TASK:
Each record is to be printed again exactly, though not its pictures.

[Saved entries]
• • • • •

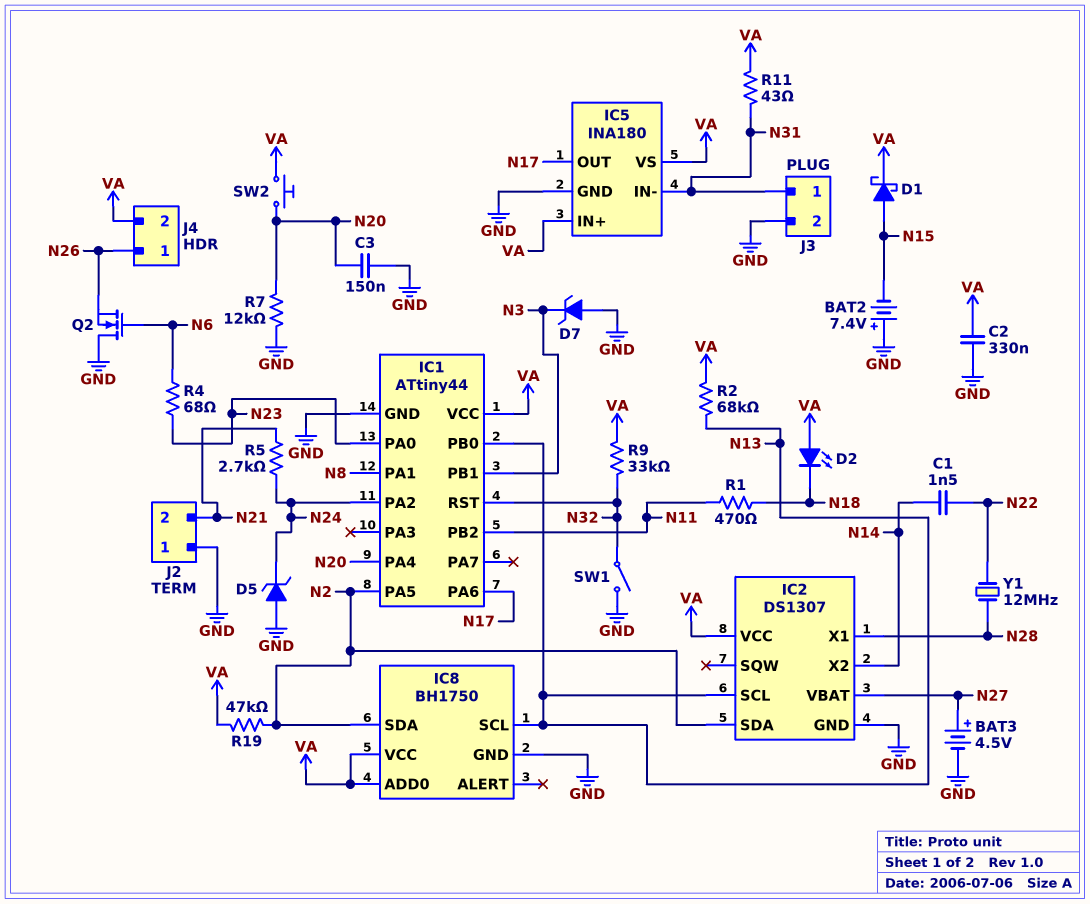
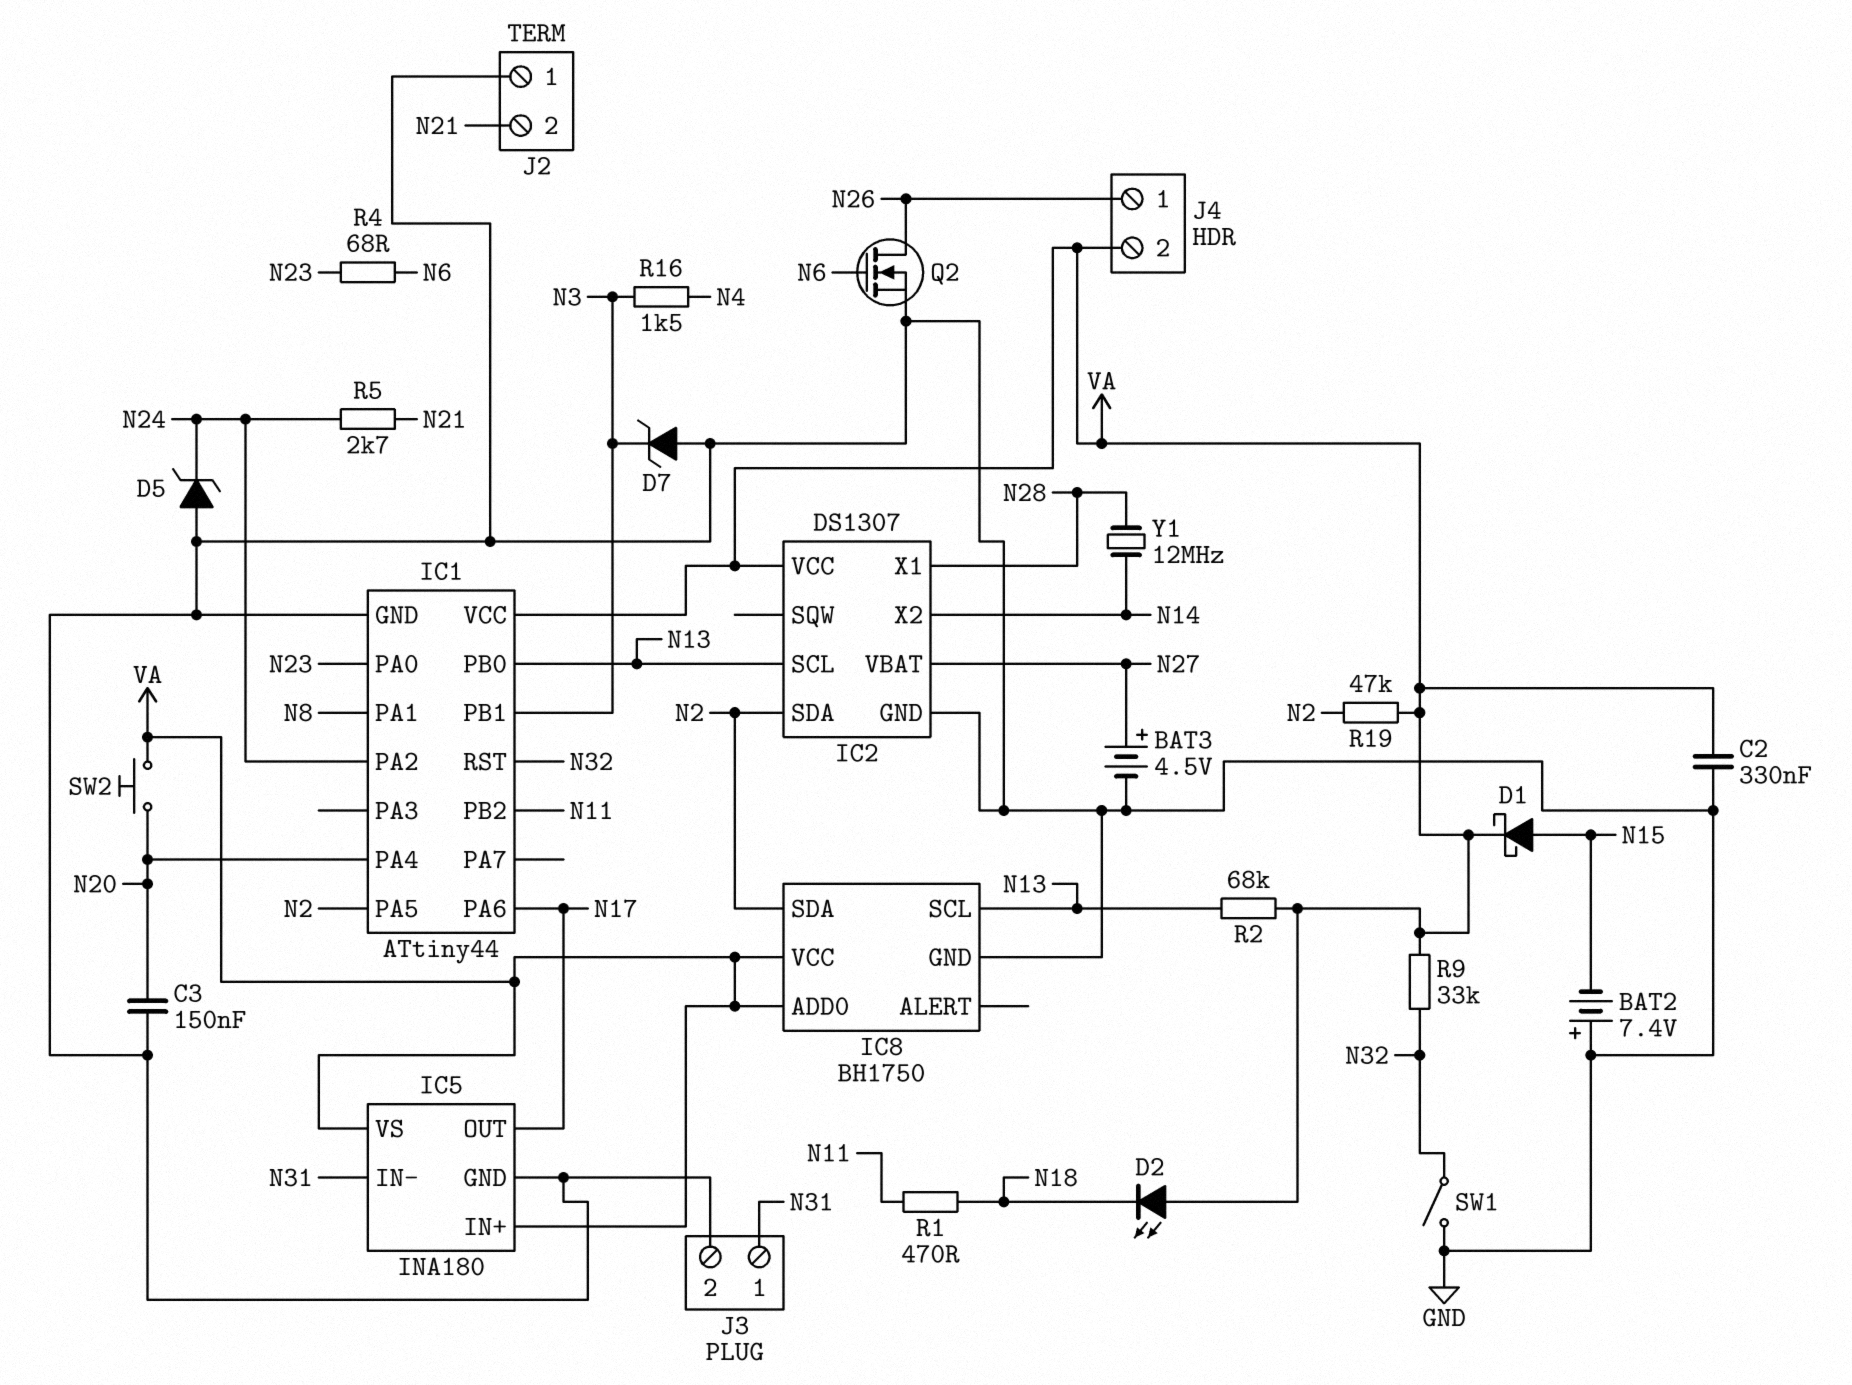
C1: 1.5nF (N14, N22) -> none
Q2: NMOS (G N6, D GND, S N26) -> NMOS (G N6, D N26, S GND)
R7: 12k (GND, N20) -> none
R11: 43 (N31, VA) -> none
R16: none -> 1.5k (N3, N4)
Y1: 12MHz (N22, N28) -> 12MHz (N14, N28)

• • • • •

REPLY TO THE EXERCISE:
C1: 1.5nF (N14, N22) -> none
Q2: NMOS (G N6, D GND, S N26) -> NMOS (G N6, D N26, S GND)
R7: 12k (GND, N20) -> none
R11: 43 (N31, VA) -> none
R16: none -> 1.5k (N3, N4)
Y1: 12MHz (N22, N28) -> 12MHz (N14, N28)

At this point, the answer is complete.